#### Exercise data
--- --- ---
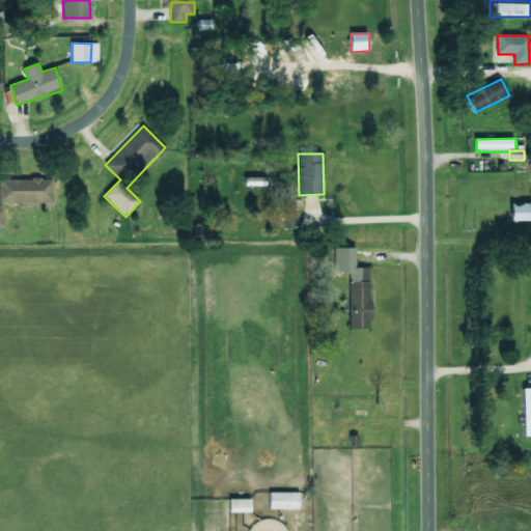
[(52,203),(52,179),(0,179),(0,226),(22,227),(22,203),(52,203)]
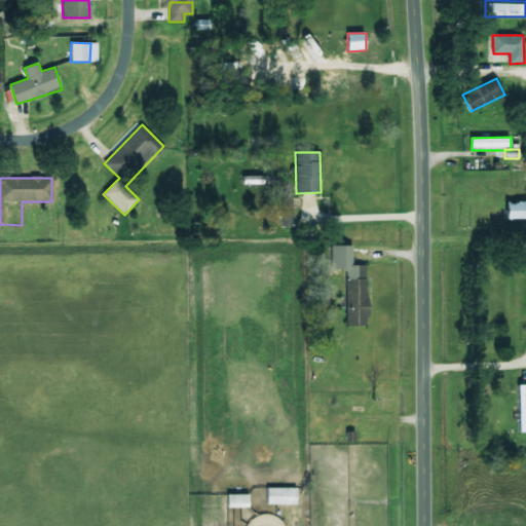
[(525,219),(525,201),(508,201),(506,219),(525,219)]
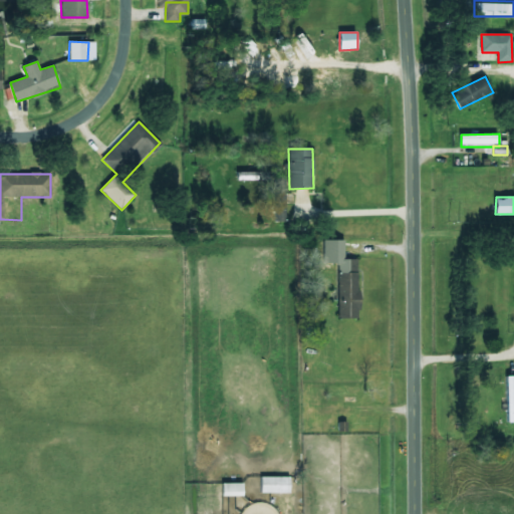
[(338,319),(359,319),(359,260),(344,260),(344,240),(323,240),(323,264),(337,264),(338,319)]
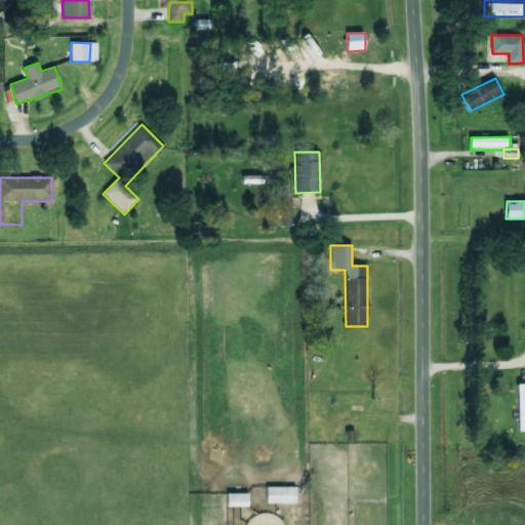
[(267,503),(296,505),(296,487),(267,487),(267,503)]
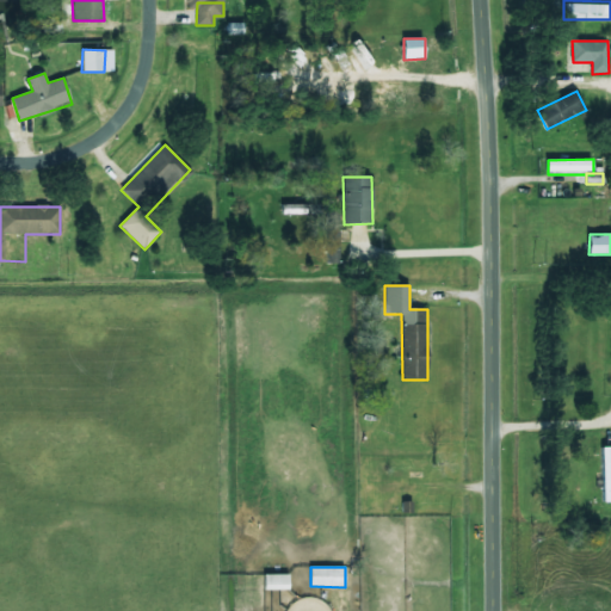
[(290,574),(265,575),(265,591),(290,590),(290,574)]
--- --- ---
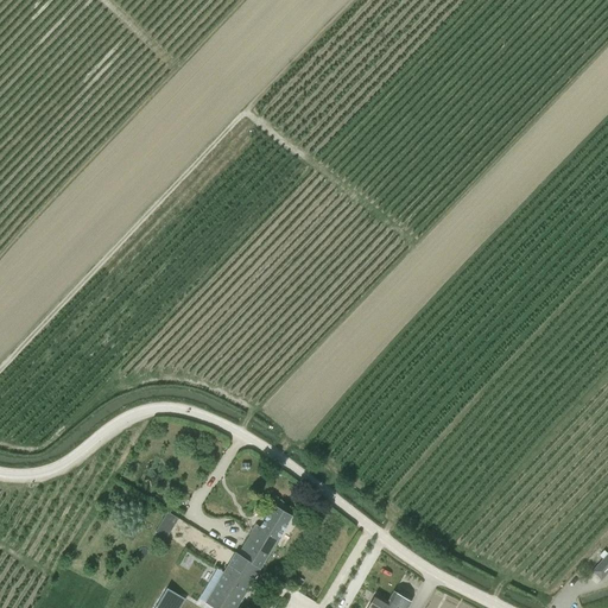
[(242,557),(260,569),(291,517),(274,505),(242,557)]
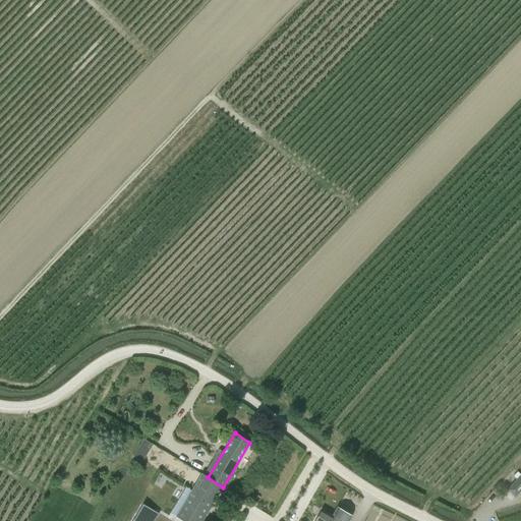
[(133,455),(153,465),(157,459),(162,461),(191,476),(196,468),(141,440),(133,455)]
--- --- ---
Exactly the lines above from the one that contains "[(52,203),(52,179),(0,179),(0,226),(22,227),(22,203),(52,203)]" down to the one that contains "[(290,574),(265,575),(265,591),(290,590),(290,574)]" are to be output, both ends kept and pictures omitted.

#### Result for this task
[(52,203),(52,179),(0,179),(0,226),(22,227),(22,203),(52,203)]
[(525,219),(525,201),(508,201),(506,219),(525,219)]
[(338,319),(359,319),(359,260),(344,260),(344,240),(323,240),(323,264),(337,264),(338,319)]
[(267,503),(296,505),(296,487),(267,487),(267,503)]
[(290,574),(265,575),(265,591),(290,590),(290,574)]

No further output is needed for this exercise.